▶ Stored entries
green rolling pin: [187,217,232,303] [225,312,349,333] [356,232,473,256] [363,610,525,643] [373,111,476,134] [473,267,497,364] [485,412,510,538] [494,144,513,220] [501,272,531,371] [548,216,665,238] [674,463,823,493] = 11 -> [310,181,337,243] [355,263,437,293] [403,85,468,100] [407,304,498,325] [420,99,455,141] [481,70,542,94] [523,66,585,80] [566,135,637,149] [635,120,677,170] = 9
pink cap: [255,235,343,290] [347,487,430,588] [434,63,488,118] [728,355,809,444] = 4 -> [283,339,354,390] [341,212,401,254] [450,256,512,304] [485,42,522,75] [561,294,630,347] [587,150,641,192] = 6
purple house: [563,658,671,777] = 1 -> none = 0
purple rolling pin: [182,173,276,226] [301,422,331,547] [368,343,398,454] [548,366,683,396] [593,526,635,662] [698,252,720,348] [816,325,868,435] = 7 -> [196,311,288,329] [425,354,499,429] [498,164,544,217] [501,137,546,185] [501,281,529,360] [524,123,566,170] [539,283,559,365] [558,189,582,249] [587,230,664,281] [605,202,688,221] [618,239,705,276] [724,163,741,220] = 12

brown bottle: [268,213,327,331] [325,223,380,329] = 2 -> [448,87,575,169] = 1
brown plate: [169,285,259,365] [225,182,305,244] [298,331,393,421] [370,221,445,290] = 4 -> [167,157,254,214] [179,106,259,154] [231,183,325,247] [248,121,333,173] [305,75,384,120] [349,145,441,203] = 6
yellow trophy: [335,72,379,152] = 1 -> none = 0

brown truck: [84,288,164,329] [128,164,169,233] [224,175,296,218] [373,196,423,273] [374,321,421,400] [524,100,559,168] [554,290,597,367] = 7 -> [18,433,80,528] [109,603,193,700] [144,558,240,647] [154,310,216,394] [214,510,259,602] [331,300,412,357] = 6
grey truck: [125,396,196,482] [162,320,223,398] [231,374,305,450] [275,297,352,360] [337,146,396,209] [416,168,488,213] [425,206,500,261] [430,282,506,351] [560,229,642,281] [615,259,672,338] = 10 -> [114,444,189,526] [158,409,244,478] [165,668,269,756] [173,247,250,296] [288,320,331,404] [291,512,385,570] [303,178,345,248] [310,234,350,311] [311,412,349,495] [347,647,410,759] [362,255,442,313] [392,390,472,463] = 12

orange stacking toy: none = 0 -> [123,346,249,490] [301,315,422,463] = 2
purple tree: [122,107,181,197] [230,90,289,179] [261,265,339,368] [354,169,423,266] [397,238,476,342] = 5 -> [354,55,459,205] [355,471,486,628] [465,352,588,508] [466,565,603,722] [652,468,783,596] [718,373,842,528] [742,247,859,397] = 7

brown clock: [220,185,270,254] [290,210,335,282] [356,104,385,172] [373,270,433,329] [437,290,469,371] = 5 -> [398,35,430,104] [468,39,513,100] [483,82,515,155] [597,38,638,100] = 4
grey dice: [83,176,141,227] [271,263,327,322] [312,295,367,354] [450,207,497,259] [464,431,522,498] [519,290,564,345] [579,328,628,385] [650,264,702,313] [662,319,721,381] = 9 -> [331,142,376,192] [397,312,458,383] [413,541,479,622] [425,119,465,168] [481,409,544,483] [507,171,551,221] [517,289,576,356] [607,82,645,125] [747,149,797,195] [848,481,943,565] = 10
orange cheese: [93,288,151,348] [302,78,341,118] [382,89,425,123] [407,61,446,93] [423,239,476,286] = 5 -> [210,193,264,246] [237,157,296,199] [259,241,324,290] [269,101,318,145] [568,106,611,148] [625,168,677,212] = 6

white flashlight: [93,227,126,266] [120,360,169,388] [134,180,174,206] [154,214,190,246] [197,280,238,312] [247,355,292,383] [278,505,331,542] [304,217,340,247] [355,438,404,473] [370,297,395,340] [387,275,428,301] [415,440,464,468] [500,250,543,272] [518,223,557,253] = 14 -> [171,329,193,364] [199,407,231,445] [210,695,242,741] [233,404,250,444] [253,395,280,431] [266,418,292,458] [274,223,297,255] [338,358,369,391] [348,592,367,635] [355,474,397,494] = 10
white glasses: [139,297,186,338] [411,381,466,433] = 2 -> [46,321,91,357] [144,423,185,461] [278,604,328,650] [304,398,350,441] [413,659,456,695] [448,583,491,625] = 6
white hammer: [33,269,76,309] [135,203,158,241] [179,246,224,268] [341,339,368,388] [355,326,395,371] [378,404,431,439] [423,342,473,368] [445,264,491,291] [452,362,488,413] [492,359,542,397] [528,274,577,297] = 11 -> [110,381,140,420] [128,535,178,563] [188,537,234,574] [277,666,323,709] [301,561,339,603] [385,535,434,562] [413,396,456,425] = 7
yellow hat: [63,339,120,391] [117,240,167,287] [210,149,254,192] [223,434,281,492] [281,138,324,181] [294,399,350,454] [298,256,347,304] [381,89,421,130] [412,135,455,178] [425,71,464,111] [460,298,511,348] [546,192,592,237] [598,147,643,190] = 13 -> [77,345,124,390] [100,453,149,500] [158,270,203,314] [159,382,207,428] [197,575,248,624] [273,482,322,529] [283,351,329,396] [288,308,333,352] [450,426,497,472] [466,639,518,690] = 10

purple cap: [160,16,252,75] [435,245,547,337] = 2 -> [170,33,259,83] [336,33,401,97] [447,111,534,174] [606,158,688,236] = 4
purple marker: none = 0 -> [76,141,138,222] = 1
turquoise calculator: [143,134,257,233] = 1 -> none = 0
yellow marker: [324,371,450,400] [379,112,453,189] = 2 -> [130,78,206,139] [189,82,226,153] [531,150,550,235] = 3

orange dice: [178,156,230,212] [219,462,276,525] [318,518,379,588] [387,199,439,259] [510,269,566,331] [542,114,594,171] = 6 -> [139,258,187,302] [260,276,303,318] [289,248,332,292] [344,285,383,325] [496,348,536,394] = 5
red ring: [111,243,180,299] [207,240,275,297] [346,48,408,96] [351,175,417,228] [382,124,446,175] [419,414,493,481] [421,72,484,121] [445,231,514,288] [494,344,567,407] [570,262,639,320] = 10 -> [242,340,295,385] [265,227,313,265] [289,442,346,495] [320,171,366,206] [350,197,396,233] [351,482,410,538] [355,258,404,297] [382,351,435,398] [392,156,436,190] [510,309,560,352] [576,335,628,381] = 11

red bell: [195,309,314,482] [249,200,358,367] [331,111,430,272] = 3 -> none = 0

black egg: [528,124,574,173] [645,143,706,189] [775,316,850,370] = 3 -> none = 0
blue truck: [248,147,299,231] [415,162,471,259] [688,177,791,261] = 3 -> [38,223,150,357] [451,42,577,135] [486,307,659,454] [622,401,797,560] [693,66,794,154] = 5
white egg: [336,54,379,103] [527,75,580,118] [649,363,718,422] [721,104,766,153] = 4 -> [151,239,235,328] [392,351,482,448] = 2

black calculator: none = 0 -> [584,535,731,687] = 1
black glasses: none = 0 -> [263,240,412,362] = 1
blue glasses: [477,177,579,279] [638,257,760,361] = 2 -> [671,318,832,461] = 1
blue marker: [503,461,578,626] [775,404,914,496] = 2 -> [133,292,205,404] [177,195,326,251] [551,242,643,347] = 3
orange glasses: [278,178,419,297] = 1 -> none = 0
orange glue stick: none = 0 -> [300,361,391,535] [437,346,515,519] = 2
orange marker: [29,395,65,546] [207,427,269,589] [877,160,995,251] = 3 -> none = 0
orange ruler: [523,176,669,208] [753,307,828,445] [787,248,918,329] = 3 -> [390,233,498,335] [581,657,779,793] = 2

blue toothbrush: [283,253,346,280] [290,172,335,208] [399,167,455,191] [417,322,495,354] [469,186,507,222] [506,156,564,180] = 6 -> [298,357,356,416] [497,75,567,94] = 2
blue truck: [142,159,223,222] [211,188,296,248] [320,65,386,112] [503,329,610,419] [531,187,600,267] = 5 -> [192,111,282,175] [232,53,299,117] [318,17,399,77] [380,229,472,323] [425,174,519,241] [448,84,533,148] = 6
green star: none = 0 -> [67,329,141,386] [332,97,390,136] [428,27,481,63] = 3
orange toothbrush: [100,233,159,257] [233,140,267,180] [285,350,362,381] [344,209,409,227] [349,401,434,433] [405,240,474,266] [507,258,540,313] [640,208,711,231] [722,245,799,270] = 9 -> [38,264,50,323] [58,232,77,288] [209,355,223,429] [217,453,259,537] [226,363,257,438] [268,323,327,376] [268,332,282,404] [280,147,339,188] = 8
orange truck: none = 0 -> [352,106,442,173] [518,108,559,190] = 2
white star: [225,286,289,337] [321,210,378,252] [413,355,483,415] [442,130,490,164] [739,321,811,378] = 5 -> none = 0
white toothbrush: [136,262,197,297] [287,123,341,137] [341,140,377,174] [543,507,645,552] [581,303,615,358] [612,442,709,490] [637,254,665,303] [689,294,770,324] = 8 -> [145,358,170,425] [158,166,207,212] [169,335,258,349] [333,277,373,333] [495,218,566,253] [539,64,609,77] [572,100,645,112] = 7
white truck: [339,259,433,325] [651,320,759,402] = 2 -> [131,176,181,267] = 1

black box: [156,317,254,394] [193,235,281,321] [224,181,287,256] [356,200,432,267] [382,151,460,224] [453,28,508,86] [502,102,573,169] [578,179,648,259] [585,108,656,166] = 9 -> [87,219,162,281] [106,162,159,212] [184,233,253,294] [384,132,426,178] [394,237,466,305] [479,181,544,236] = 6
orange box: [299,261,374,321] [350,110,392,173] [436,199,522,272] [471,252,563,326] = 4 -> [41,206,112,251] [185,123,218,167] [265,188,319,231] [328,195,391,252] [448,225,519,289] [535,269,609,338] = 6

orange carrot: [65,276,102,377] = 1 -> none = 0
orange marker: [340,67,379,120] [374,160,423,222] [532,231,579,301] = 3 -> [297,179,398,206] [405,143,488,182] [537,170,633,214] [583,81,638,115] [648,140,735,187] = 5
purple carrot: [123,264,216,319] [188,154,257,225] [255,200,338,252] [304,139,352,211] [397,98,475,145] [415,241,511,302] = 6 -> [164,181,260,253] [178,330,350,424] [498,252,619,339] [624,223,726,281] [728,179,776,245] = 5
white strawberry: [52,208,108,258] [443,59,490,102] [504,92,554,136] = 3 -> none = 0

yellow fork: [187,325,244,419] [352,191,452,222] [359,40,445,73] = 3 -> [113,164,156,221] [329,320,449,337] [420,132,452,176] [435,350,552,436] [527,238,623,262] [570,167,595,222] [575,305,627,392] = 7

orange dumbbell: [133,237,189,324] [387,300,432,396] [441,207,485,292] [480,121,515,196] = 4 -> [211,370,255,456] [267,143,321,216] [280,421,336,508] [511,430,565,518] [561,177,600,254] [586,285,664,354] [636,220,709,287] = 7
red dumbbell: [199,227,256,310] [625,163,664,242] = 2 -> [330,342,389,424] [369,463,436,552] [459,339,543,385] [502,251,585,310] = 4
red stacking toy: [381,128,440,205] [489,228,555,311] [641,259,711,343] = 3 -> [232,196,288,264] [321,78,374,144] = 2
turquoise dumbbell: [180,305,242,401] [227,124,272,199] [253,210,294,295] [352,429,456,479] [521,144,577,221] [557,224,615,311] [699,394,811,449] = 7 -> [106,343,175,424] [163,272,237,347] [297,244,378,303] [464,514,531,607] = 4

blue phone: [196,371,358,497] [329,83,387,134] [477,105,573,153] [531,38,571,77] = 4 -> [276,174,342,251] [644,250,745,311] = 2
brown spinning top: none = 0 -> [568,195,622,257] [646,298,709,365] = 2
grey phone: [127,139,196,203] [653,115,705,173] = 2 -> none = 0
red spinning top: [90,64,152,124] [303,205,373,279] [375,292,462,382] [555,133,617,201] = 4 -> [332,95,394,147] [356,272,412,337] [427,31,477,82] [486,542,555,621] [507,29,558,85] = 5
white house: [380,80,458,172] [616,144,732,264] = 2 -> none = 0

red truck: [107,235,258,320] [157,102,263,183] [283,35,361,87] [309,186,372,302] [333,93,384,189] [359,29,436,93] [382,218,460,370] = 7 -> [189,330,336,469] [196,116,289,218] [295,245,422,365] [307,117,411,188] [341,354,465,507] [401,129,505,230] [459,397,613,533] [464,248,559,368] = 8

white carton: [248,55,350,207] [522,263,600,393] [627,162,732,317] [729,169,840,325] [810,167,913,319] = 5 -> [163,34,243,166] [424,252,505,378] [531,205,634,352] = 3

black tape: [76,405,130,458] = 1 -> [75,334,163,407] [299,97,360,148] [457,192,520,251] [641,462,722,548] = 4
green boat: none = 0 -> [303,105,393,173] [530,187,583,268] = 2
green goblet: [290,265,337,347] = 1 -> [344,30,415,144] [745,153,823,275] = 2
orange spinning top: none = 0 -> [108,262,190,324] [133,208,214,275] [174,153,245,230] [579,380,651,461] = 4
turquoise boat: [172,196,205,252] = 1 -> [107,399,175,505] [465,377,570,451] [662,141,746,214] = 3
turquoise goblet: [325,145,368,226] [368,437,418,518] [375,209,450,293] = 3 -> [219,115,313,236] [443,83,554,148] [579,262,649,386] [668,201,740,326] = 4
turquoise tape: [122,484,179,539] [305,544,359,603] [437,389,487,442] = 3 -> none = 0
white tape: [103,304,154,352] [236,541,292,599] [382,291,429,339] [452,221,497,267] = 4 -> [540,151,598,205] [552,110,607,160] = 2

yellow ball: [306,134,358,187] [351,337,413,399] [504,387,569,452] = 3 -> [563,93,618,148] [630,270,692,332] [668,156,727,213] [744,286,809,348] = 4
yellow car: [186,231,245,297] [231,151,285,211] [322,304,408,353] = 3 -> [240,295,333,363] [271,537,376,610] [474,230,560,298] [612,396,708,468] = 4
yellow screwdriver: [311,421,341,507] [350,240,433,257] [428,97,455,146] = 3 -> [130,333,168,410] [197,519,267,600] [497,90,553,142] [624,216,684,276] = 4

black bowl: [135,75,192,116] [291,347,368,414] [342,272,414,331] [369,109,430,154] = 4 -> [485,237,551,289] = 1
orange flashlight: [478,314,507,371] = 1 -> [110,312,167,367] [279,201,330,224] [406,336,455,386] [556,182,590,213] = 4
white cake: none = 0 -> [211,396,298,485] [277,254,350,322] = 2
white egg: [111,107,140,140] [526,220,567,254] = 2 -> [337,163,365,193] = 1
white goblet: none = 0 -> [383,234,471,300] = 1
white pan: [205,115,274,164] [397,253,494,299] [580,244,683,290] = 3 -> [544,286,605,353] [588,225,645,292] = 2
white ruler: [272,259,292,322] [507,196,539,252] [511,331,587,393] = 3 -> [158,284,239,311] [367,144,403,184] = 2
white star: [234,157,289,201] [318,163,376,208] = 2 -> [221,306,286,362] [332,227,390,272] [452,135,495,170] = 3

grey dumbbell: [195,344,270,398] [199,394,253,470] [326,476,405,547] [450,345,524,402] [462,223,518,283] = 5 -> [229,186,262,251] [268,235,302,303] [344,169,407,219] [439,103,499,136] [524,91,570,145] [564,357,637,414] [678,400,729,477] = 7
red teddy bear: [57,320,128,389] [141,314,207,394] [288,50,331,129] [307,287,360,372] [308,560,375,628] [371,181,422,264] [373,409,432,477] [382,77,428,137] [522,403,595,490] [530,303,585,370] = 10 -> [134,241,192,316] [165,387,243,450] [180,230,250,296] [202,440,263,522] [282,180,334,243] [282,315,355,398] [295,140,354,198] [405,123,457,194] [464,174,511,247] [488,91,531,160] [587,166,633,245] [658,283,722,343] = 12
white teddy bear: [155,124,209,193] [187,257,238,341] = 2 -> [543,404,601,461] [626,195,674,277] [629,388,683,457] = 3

▶ Brief
Reproduce exactly the entries above, limited to the lines from the one with "yellow ball: [306,134,358,187]" through the one with "white pan: [205,115,274,164]", both included.

▶ Task response
yellow ball: [306,134,358,187] [351,337,413,399] [504,387,569,452] = 3 -> [563,93,618,148] [630,270,692,332] [668,156,727,213] [744,286,809,348] = 4
yellow car: [186,231,245,297] [231,151,285,211] [322,304,408,353] = 3 -> [240,295,333,363] [271,537,376,610] [474,230,560,298] [612,396,708,468] = 4
yellow screwdriver: [311,421,341,507] [350,240,433,257] [428,97,455,146] = 3 -> [130,333,168,410] [197,519,267,600] [497,90,553,142] [624,216,684,276] = 4

black bowl: [135,75,192,116] [291,347,368,414] [342,272,414,331] [369,109,430,154] = 4 -> [485,237,551,289] = 1
orange flashlight: [478,314,507,371] = 1 -> [110,312,167,367] [279,201,330,224] [406,336,455,386] [556,182,590,213] = 4
white cake: none = 0 -> [211,396,298,485] [277,254,350,322] = 2
white egg: [111,107,140,140] [526,220,567,254] = 2 -> [337,163,365,193] = 1
white goblet: none = 0 -> [383,234,471,300] = 1
white pan: [205,115,274,164] [397,253,494,299] [580,244,683,290] = 3 -> [544,286,605,353] [588,225,645,292] = 2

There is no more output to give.